## EXERCISE DIRECTIONS:
In the entries below, find the line containing "orange pot: 4 -> 5". Write out that line and all lines after it, exactly, and nothing else.

START INFORMATION GIVEN

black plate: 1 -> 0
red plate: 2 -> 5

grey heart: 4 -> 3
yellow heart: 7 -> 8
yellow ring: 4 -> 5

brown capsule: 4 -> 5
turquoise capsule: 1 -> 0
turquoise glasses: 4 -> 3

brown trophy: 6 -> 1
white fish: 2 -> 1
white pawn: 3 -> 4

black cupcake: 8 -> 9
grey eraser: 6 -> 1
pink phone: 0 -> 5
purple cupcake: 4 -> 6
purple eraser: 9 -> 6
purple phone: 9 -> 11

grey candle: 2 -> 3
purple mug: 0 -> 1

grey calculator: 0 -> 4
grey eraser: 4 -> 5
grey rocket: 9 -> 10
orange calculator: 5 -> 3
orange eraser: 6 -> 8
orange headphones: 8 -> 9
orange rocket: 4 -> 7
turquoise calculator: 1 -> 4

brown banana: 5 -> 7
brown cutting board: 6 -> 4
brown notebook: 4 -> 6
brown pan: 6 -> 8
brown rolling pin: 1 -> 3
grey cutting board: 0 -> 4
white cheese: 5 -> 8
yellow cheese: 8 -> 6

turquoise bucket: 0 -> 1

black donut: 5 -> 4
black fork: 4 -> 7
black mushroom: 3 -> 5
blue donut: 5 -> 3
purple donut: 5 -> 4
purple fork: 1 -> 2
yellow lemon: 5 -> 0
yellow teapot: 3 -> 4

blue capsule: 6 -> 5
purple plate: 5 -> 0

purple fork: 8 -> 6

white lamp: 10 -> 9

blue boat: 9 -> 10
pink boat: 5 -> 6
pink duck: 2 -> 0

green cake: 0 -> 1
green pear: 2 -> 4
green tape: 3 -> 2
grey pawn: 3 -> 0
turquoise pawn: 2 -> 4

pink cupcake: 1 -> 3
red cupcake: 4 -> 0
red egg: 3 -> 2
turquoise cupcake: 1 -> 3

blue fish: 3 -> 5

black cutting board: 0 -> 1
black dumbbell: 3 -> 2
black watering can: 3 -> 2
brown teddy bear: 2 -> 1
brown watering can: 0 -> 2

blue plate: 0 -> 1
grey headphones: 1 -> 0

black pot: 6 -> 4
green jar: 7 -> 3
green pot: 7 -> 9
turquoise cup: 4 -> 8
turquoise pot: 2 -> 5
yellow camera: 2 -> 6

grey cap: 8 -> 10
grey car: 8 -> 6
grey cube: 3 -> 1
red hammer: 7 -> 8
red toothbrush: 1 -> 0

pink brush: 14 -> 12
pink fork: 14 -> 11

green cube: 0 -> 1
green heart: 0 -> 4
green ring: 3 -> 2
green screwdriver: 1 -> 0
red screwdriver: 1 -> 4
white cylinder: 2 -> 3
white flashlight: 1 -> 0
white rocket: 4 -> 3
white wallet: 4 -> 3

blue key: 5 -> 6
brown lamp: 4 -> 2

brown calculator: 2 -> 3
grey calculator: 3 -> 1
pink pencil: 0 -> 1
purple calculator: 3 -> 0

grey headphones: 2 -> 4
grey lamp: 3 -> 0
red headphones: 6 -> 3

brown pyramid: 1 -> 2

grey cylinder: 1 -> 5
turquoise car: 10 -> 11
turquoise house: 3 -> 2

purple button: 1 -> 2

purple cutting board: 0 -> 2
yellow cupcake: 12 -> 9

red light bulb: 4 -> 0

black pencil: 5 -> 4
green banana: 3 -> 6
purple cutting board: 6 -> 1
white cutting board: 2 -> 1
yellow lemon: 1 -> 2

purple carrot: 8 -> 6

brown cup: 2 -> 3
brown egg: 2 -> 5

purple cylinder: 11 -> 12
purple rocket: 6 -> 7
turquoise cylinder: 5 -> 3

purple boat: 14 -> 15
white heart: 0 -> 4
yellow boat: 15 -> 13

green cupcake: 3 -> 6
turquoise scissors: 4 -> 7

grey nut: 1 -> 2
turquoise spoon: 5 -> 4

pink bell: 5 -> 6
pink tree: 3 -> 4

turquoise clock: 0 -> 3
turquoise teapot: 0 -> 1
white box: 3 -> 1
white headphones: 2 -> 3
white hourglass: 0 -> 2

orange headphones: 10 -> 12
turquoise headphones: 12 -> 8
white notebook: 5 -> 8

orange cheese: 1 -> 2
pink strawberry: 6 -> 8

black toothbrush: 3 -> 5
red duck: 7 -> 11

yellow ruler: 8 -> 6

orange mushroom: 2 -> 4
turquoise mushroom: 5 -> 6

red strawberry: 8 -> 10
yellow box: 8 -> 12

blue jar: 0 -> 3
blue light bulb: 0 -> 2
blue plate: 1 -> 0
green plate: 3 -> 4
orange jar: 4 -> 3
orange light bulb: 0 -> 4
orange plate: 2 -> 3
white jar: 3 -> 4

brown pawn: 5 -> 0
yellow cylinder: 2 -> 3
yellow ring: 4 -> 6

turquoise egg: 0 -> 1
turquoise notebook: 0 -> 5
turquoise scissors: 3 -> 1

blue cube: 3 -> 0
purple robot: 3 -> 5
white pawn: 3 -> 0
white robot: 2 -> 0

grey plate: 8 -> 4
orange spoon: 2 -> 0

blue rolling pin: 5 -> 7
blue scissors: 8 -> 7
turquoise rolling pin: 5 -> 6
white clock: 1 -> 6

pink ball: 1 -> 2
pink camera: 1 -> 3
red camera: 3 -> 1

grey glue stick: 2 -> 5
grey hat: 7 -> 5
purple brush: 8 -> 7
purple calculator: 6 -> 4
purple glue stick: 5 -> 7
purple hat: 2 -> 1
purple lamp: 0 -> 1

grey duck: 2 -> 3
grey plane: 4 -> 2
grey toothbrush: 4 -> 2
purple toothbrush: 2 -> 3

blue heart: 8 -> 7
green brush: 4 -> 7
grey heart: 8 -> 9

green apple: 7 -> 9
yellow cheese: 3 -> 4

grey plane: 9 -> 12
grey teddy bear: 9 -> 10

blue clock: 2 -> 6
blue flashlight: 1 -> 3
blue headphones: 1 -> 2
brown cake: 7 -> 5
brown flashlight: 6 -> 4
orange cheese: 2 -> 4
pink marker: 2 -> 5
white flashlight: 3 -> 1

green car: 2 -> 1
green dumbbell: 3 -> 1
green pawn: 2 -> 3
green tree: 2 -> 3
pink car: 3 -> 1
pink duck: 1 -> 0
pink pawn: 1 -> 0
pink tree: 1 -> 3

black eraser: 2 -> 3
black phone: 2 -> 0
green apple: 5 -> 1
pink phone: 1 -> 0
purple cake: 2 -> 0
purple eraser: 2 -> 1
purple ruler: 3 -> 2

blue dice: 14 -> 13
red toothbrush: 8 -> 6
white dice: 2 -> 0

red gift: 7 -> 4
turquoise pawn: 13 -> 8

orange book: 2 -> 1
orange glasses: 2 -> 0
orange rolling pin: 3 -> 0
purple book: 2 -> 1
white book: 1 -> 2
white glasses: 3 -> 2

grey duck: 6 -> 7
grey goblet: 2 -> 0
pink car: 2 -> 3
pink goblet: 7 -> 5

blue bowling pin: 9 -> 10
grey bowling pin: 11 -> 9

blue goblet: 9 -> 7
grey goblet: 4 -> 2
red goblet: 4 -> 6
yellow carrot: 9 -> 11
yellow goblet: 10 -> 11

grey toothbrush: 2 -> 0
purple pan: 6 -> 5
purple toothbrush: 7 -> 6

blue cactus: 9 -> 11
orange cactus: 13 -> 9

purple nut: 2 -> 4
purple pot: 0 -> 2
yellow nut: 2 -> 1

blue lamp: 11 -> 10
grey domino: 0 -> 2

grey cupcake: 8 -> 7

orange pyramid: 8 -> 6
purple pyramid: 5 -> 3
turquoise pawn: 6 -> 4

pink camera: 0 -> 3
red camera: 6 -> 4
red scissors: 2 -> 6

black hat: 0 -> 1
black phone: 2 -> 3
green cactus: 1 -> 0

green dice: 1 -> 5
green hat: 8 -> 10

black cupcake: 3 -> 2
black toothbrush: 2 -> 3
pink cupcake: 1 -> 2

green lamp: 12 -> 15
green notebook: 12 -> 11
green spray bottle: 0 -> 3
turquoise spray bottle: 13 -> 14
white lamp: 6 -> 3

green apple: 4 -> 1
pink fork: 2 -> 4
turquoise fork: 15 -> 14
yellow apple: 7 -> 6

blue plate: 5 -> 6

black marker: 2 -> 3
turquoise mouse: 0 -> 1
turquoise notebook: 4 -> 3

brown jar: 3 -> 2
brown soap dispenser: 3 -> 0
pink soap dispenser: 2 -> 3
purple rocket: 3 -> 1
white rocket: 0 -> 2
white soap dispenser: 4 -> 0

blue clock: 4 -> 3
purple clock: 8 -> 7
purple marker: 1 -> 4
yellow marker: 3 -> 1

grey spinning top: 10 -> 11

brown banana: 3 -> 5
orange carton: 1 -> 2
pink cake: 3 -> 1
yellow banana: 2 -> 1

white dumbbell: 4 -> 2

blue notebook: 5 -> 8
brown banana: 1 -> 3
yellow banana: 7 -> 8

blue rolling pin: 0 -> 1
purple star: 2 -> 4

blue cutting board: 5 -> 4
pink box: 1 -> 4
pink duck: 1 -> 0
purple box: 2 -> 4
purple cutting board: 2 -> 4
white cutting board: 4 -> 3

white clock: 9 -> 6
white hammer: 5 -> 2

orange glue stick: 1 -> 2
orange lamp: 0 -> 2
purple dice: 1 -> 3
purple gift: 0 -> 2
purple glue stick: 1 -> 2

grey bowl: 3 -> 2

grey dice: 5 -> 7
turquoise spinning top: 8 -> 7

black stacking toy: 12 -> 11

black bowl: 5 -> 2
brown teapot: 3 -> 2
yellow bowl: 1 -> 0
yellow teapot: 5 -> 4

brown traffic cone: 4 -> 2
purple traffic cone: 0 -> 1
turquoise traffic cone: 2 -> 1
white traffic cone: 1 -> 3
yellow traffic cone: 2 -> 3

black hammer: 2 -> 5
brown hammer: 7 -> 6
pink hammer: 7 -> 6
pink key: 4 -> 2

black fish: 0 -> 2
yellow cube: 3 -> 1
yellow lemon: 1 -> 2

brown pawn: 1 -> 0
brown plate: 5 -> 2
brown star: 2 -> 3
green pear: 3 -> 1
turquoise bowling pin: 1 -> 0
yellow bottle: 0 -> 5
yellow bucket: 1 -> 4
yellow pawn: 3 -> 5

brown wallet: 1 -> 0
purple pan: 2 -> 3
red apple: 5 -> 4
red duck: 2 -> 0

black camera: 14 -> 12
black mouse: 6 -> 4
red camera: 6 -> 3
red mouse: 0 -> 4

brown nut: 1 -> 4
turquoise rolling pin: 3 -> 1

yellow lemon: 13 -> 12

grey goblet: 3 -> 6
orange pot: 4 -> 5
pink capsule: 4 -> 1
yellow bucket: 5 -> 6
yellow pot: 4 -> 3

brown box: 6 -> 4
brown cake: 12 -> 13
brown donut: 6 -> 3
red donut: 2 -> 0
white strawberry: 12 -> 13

END INFORMATION GIVEN

## TASK SOLUTION:
orange pot: 4 -> 5
pink capsule: 4 -> 1
yellow bucket: 5 -> 6
yellow pot: 4 -> 3

brown box: 6 -> 4
brown cake: 12 -> 13
brown donut: 6 -> 3
red donut: 2 -> 0
white strawberry: 12 -> 13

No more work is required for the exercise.